The complete data, repeated exactly, should form your response.
---- Input data
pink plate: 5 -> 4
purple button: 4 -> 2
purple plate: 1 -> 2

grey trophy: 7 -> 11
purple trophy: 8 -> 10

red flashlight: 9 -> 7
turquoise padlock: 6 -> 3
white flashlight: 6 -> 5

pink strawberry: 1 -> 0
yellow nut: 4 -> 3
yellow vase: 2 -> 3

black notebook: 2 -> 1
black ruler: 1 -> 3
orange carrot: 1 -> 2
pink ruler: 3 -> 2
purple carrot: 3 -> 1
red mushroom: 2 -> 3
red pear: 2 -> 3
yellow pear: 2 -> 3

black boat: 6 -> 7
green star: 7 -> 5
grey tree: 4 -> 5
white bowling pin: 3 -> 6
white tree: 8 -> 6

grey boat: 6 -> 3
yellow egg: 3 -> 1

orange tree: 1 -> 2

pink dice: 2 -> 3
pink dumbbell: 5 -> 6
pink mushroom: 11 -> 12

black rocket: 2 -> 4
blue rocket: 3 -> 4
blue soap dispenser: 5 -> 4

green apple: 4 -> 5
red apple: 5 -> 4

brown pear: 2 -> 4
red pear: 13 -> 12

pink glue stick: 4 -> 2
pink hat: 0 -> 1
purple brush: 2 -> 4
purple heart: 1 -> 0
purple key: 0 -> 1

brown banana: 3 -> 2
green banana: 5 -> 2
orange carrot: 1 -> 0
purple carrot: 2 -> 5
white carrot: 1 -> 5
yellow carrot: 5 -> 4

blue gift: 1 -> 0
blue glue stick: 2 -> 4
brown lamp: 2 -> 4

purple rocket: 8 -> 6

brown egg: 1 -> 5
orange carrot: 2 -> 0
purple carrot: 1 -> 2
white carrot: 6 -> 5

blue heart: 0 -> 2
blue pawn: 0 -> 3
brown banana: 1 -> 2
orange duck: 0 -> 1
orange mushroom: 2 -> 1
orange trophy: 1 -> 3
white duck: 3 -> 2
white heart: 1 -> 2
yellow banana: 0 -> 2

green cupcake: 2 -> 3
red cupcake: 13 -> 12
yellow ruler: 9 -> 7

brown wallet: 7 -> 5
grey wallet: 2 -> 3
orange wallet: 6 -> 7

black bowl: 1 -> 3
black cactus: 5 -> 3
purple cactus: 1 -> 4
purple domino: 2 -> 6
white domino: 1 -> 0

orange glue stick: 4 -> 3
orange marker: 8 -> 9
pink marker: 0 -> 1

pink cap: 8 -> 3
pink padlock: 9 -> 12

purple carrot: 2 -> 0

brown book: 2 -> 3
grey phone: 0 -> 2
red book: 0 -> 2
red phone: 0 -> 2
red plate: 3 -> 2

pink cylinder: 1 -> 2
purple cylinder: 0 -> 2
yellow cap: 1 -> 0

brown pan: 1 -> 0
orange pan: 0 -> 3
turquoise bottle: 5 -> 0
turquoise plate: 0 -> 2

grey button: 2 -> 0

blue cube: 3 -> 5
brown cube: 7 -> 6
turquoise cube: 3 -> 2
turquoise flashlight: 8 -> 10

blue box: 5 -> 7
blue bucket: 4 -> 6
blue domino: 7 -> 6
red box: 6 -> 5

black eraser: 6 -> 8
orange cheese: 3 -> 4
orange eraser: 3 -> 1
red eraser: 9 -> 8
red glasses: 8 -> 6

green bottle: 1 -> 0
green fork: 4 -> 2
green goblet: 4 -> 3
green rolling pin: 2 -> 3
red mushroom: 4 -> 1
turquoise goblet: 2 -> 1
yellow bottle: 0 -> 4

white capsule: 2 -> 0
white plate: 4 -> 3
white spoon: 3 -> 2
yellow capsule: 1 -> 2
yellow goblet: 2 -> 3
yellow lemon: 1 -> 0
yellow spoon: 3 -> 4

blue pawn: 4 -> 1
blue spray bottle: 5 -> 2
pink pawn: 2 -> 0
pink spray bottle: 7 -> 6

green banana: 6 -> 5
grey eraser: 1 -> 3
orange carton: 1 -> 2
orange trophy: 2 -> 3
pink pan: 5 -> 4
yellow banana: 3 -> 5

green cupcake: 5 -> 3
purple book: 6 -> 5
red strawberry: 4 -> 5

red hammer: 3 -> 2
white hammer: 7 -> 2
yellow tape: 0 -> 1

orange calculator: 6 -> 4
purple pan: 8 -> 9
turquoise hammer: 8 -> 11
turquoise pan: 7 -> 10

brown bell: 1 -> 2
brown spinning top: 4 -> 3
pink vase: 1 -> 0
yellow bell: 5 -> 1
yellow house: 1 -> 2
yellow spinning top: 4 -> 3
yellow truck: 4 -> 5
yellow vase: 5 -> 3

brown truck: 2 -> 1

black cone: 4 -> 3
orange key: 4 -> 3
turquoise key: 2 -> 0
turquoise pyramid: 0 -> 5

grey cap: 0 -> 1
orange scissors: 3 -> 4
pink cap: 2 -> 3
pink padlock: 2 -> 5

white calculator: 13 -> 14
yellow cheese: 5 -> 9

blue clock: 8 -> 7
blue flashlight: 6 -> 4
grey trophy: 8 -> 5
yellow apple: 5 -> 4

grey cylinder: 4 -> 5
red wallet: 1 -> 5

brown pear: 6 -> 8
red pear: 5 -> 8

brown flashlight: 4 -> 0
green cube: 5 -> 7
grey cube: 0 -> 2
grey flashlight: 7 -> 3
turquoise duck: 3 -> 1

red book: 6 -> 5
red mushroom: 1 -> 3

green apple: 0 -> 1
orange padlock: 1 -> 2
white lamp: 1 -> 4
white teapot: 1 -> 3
--------
Solution to the exercise:
pink plate: 5 -> 4
purple button: 4 -> 2
purple plate: 1 -> 2

grey trophy: 7 -> 11
purple trophy: 8 -> 10

red flashlight: 9 -> 7
turquoise padlock: 6 -> 3
white flashlight: 6 -> 5

pink strawberry: 1 -> 0
yellow nut: 4 -> 3
yellow vase: 2 -> 3

black notebook: 2 -> 1
black ruler: 1 -> 3
orange carrot: 1 -> 2
pink ruler: 3 -> 2
purple carrot: 3 -> 1
red mushroom: 2 -> 3
red pear: 2 -> 3
yellow pear: 2 -> 3

black boat: 6 -> 7
green star: 7 -> 5
grey tree: 4 -> 5
white bowling pin: 3 -> 6
white tree: 8 -> 6

grey boat: 6 -> 3
yellow egg: 3 -> 1

orange tree: 1 -> 2

pink dice: 2 -> 3
pink dumbbell: 5 -> 6
pink mushroom: 11 -> 12

black rocket: 2 -> 4
blue rocket: 3 -> 4
blue soap dispenser: 5 -> 4

green apple: 4 -> 5
red apple: 5 -> 4

brown pear: 2 -> 4
red pear: 13 -> 12

pink glue stick: 4 -> 2
pink hat: 0 -> 1
purple brush: 2 -> 4
purple heart: 1 -> 0
purple key: 0 -> 1

brown banana: 3 -> 2
green banana: 5 -> 2
orange carrot: 1 -> 0
purple carrot: 2 -> 5
white carrot: 1 -> 5
yellow carrot: 5 -> 4

blue gift: 1 -> 0
blue glue stick: 2 -> 4
brown lamp: 2 -> 4

purple rocket: 8 -> 6

brown egg: 1 -> 5
orange carrot: 2 -> 0
purple carrot: 1 -> 2
white carrot: 6 -> 5

blue heart: 0 -> 2
blue pawn: 0 -> 3
brown banana: 1 -> 2
orange duck: 0 -> 1
orange mushroom: 2 -> 1
orange trophy: 1 -> 3
white duck: 3 -> 2
white heart: 1 -> 2
yellow banana: 0 -> 2

green cupcake: 2 -> 3
red cupcake: 13 -> 12
yellow ruler: 9 -> 7

brown wallet: 7 -> 5
grey wallet: 2 -> 3
orange wallet: 6 -> 7

black bowl: 1 -> 3
black cactus: 5 -> 3
purple cactus: 1 -> 4
purple domino: 2 -> 6
white domino: 1 -> 0

orange glue stick: 4 -> 3
orange marker: 8 -> 9
pink marker: 0 -> 1

pink cap: 8 -> 3
pink padlock: 9 -> 12

purple carrot: 2 -> 0

brown book: 2 -> 3
grey phone: 0 -> 2
red book: 0 -> 2
red phone: 0 -> 2
red plate: 3 -> 2

pink cylinder: 1 -> 2
purple cylinder: 0 -> 2
yellow cap: 1 -> 0

brown pan: 1 -> 0
orange pan: 0 -> 3
turquoise bottle: 5 -> 0
turquoise plate: 0 -> 2

grey button: 2 -> 0

blue cube: 3 -> 5
brown cube: 7 -> 6
turquoise cube: 3 -> 2
turquoise flashlight: 8 -> 10

blue box: 5 -> 7
blue bucket: 4 -> 6
blue domino: 7 -> 6
red box: 6 -> 5

black eraser: 6 -> 8
orange cheese: 3 -> 4
orange eraser: 3 -> 1
red eraser: 9 -> 8
red glasses: 8 -> 6

green bottle: 1 -> 0
green fork: 4 -> 2
green goblet: 4 -> 3
green rolling pin: 2 -> 3
red mushroom: 4 -> 1
turquoise goblet: 2 -> 1
yellow bottle: 0 -> 4

white capsule: 2 -> 0
white plate: 4 -> 3
white spoon: 3 -> 2
yellow capsule: 1 -> 2
yellow goblet: 2 -> 3
yellow lemon: 1 -> 0
yellow spoon: 3 -> 4

blue pawn: 4 -> 1
blue spray bottle: 5 -> 2
pink pawn: 2 -> 0
pink spray bottle: 7 -> 6

green banana: 6 -> 5
grey eraser: 1 -> 3
orange carton: 1 -> 2
orange trophy: 2 -> 3
pink pan: 5 -> 4
yellow banana: 3 -> 5

green cupcake: 5 -> 3
purple book: 6 -> 5
red strawberry: 4 -> 5

red hammer: 3 -> 2
white hammer: 7 -> 2
yellow tape: 0 -> 1

orange calculator: 6 -> 4
purple pan: 8 -> 9
turquoise hammer: 8 -> 11
turquoise pan: 7 -> 10

brown bell: 1 -> 2
brown spinning top: 4 -> 3
pink vase: 1 -> 0
yellow bell: 5 -> 1
yellow house: 1 -> 2
yellow spinning top: 4 -> 3
yellow truck: 4 -> 5
yellow vase: 5 -> 3

brown truck: 2 -> 1

black cone: 4 -> 3
orange key: 4 -> 3
turquoise key: 2 -> 0
turquoise pyramid: 0 -> 5

grey cap: 0 -> 1
orange scissors: 3 -> 4
pink cap: 2 -> 3
pink padlock: 2 -> 5

white calculator: 13 -> 14
yellow cheese: 5 -> 9

blue clock: 8 -> 7
blue flashlight: 6 -> 4
grey trophy: 8 -> 5
yellow apple: 5 -> 4

grey cylinder: 4 -> 5
red wallet: 1 -> 5

brown pear: 6 -> 8
red pear: 5 -> 8

brown flashlight: 4 -> 0
green cube: 5 -> 7
grey cube: 0 -> 2
grey flashlight: 7 -> 3
turquoise duck: 3 -> 1

red book: 6 -> 5
red mushroom: 1 -> 3

green apple: 0 -> 1
orange padlock: 1 -> 2
white lamp: 1 -> 4
white teapot: 1 -> 3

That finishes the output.